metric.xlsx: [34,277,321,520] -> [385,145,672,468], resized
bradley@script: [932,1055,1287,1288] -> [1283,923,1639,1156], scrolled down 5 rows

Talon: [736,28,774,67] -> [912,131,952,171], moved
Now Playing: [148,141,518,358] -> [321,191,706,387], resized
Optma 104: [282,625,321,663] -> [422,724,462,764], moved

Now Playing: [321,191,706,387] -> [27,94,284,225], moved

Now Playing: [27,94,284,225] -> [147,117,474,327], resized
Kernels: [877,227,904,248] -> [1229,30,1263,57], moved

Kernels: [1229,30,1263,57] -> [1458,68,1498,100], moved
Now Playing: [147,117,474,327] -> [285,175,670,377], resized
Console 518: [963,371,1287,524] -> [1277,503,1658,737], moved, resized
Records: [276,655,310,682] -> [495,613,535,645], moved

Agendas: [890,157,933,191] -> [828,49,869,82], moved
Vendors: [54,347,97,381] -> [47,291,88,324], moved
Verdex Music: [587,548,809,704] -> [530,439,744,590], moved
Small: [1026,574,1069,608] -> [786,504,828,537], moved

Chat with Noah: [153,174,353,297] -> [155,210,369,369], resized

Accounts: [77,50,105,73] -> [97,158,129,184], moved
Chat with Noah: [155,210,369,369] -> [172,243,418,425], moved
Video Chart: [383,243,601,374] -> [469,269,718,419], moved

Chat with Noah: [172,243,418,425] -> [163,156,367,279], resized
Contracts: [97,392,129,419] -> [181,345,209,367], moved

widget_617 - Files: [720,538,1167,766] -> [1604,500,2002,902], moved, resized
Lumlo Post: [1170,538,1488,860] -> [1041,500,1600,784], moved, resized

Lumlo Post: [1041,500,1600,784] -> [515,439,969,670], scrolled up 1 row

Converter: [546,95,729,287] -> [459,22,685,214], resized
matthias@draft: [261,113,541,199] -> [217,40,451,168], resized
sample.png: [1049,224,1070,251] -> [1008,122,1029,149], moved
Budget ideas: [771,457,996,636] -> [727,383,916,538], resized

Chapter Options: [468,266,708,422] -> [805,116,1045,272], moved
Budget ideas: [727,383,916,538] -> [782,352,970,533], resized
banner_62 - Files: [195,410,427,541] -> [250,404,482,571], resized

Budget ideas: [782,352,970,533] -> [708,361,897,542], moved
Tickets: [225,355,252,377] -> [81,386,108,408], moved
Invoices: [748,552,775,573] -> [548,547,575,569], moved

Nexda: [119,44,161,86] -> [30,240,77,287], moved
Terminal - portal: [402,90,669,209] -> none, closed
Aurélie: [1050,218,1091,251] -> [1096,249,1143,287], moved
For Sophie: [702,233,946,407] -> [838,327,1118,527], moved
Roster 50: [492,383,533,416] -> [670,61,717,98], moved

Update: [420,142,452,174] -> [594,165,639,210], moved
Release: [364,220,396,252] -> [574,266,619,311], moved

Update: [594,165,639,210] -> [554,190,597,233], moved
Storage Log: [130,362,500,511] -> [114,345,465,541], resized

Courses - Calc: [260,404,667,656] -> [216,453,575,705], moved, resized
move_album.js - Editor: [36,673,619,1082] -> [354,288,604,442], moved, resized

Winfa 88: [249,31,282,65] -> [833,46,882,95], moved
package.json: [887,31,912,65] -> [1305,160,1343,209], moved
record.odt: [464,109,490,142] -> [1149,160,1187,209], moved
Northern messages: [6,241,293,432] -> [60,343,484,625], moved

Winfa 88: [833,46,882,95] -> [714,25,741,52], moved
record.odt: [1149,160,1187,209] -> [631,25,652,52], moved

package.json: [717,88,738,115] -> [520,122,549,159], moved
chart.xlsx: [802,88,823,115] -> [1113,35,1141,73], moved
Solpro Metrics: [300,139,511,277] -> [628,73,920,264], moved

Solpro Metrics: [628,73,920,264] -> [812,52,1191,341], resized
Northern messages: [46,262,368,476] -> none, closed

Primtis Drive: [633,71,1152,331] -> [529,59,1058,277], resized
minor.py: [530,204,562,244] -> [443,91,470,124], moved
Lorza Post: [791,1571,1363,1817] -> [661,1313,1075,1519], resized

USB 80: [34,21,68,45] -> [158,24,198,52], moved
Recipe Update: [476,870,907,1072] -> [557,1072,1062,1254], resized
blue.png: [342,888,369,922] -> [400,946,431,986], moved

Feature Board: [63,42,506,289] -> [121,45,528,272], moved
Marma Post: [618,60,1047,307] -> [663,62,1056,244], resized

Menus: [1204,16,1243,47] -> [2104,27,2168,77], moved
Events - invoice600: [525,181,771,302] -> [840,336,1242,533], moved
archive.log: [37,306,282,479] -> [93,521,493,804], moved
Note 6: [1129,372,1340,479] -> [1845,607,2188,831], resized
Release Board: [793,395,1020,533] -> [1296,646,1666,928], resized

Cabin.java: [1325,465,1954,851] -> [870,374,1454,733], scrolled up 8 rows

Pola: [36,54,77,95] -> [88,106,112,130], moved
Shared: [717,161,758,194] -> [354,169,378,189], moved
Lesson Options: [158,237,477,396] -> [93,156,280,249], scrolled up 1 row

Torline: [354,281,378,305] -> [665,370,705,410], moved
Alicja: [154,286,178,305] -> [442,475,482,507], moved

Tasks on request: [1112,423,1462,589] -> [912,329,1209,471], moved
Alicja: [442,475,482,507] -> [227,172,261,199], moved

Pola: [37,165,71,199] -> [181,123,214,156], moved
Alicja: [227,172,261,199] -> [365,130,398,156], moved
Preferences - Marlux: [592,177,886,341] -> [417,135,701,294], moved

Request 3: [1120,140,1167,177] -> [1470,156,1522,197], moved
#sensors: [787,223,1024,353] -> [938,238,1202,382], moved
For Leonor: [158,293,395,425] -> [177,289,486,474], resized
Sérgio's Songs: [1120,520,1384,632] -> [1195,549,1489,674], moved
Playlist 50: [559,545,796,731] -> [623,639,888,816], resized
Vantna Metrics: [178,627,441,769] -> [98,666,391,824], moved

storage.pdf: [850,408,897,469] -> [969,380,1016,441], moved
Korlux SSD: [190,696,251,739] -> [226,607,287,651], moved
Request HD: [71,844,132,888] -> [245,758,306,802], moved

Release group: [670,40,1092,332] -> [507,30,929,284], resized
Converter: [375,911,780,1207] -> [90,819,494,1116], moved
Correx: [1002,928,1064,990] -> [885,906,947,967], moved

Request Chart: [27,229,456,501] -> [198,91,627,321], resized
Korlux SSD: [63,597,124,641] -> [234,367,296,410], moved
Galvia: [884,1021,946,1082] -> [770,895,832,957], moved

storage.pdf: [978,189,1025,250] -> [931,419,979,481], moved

·····

◆ **WHAT IS EXPECTED**: Check each line above for the string "rows" and copy those that have it.

◆ **OUTPUT**:
bradley@script: [932,1055,1287,1288] -> [1283,923,1639,1156], scrolled down 5 rows
Cabin.java: [1325,465,1954,851] -> [870,374,1454,733], scrolled up 8 rows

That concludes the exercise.